— start Data for processing —

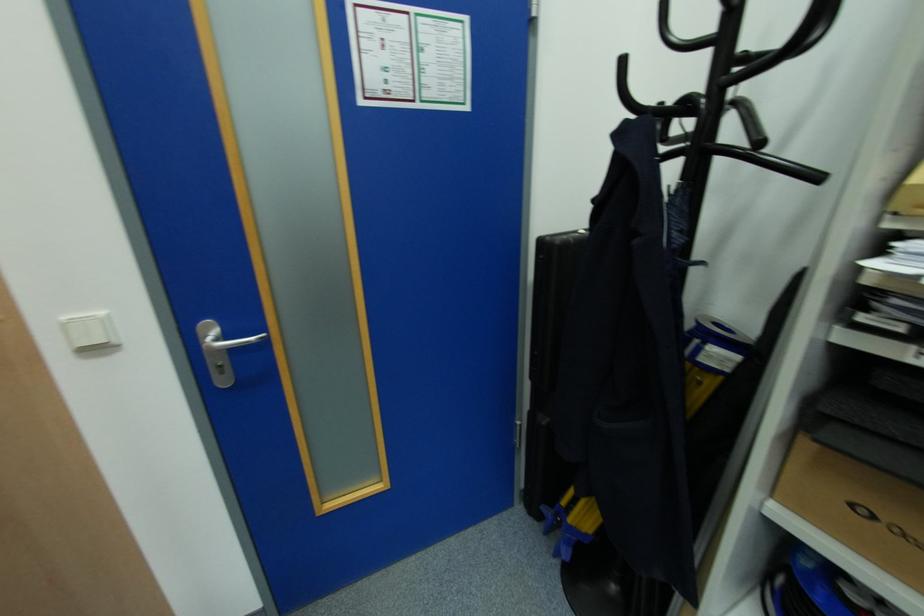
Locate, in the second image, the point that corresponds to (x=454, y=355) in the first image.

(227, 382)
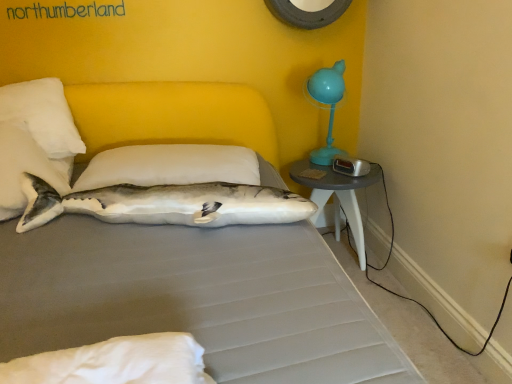
Question: Is white soft pillow at center, arranged as the 2th pillow when viewed from the left, situated inside gray plastic nightstand at right or outside?

Choices:
 (A) inside
 (B) outside

Answer: (B)

Question: Considering the positions of white soft pillow at center, which is the first pillow from right to left, and gray plastic nightstand at right in the image, is white soft pillow at center, which is the first pillow from right to left, wider or thinner than gray plastic nightstand at right?

Choices:
 (A) wide
 (B) thin

Answer: (A)

Question: Which is farther from the gray plastic nightstand at right?

Choices:
 (A) white fabric shark at center
 (B) white plush shark at upper left, the 1th pillow from the left
 (C) white soft pillow at center, arranged as the 2th pillow when viewed from the left

Answer: (B)

Question: Which object is positioned farthest from the white soft pillow at center, which is the first pillow from right to left?

Choices:
 (A) white plush shark at upper left, the second pillow in the right-to-left sequence
 (B) white fabric shark at center
 (C) gray plastic nightstand at right

Answer: (C)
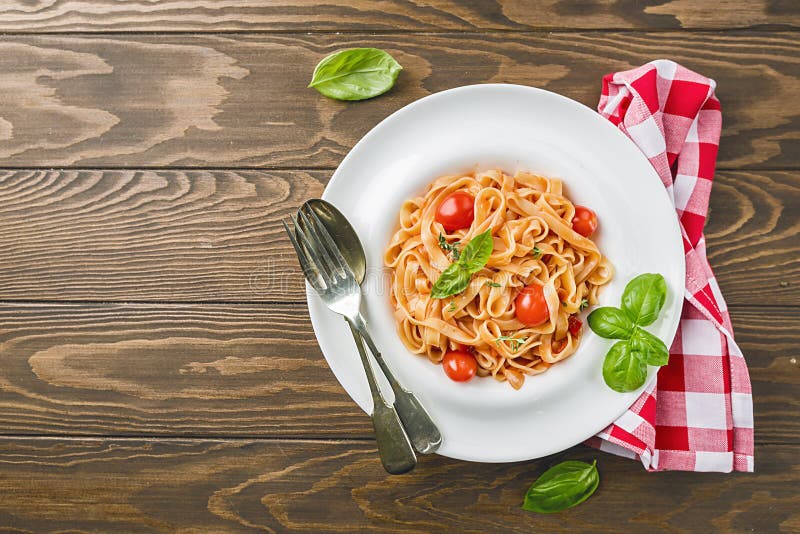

— end Data for processing —

Stated problem. Please reproduce the rows from the line that contains "Question: Which is" through the end of the rows, inclusive, swapping "nightstand" for "bedside table" and keeping everything else unchanged. Leave the pictures out of your answer.

Response to the exercise.
Question: Which is farther from the gray plastic bedside table at right?

Choices:
 (A) white fabric shark at center
 (B) white plush shark at upper left, the 1th pillow from the left
 (C) white soft pillow at center, arranged as the 2th pillow when viewed from the left

Answer: (B)

Question: Which object is positioned farthest from the white soft pillow at center, which is the first pillow from right to left?

Choices:
 (A) white plush shark at upper left, the second pillow in the right-to-left sequence
 (B) white fabric shark at center
 (C) gray plastic bedside table at right

Answer: (C)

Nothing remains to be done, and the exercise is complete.